Retype, exactly and only, each line from the one containing "MATRIX pin DIN: D10 -> D11" to the end of the records below.

─── Input

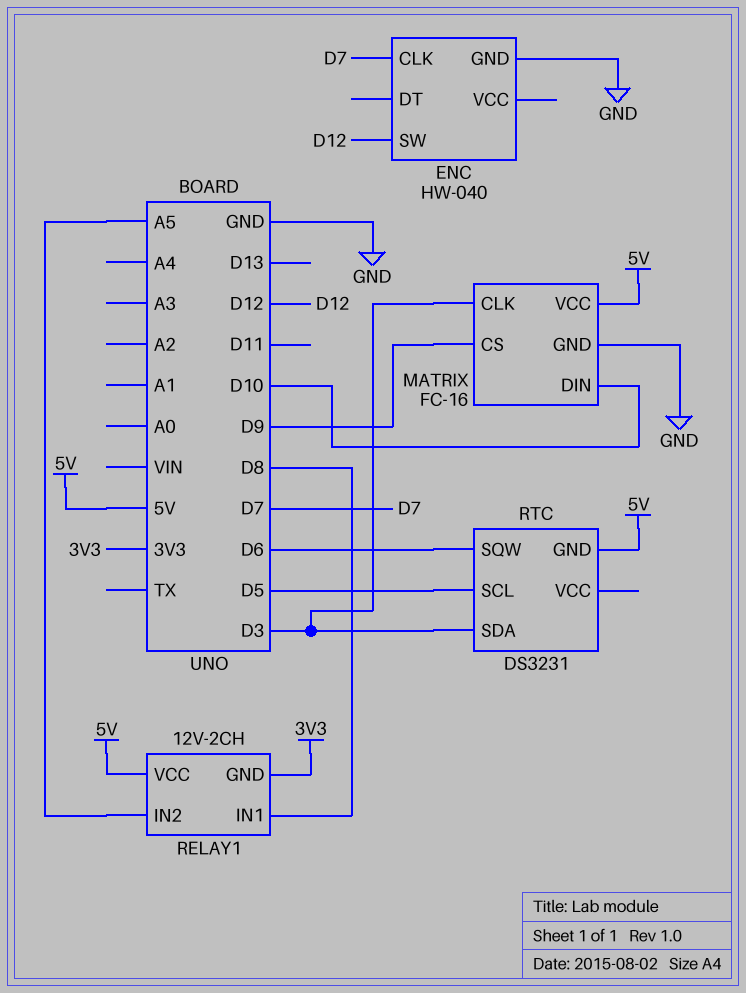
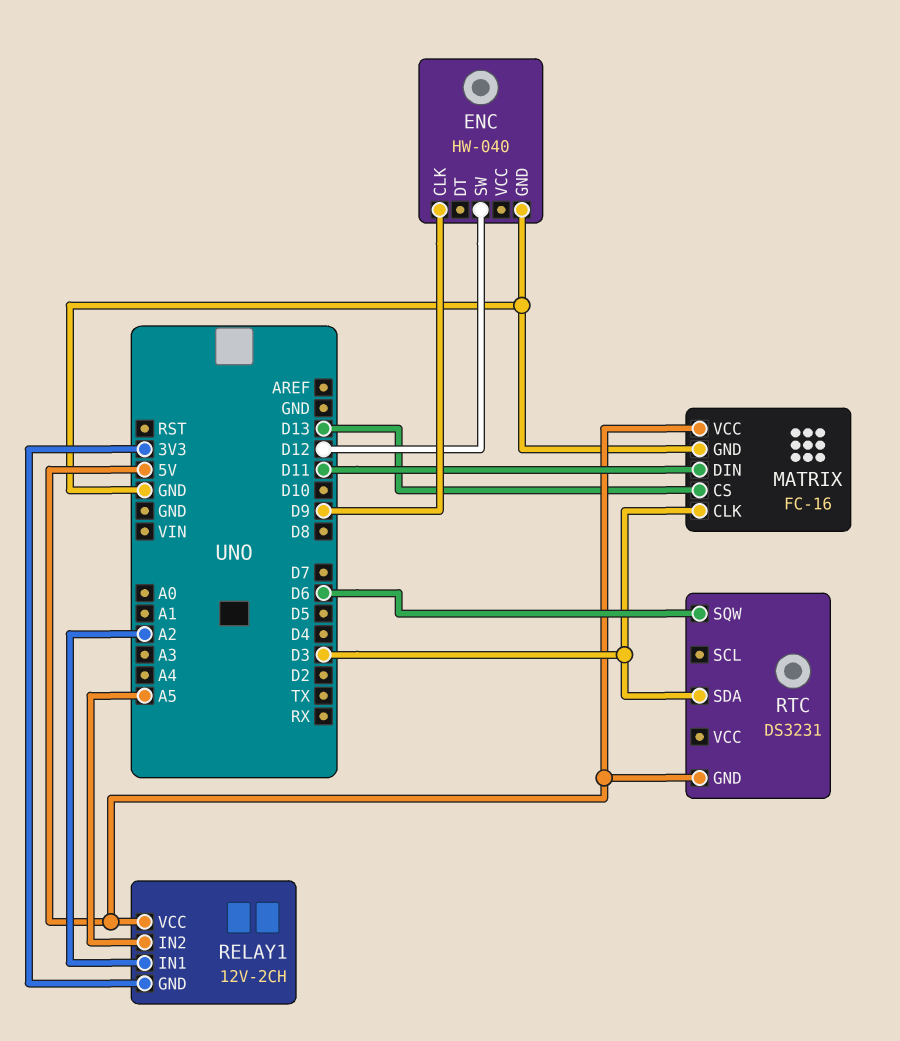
ENC pin CLK: D7 -> D9
MATRIX pin CS: D9 -> D13
MATRIX pin DIN: D10 -> D11
RELAY1 pin IN1: D8 -> A2
RTC pin SCL: D5 -> none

──────

• [Written answer]
MATRIX pin DIN: D10 -> D11
RELAY1 pin IN1: D8 -> A2
RTC pin SCL: D5 -> none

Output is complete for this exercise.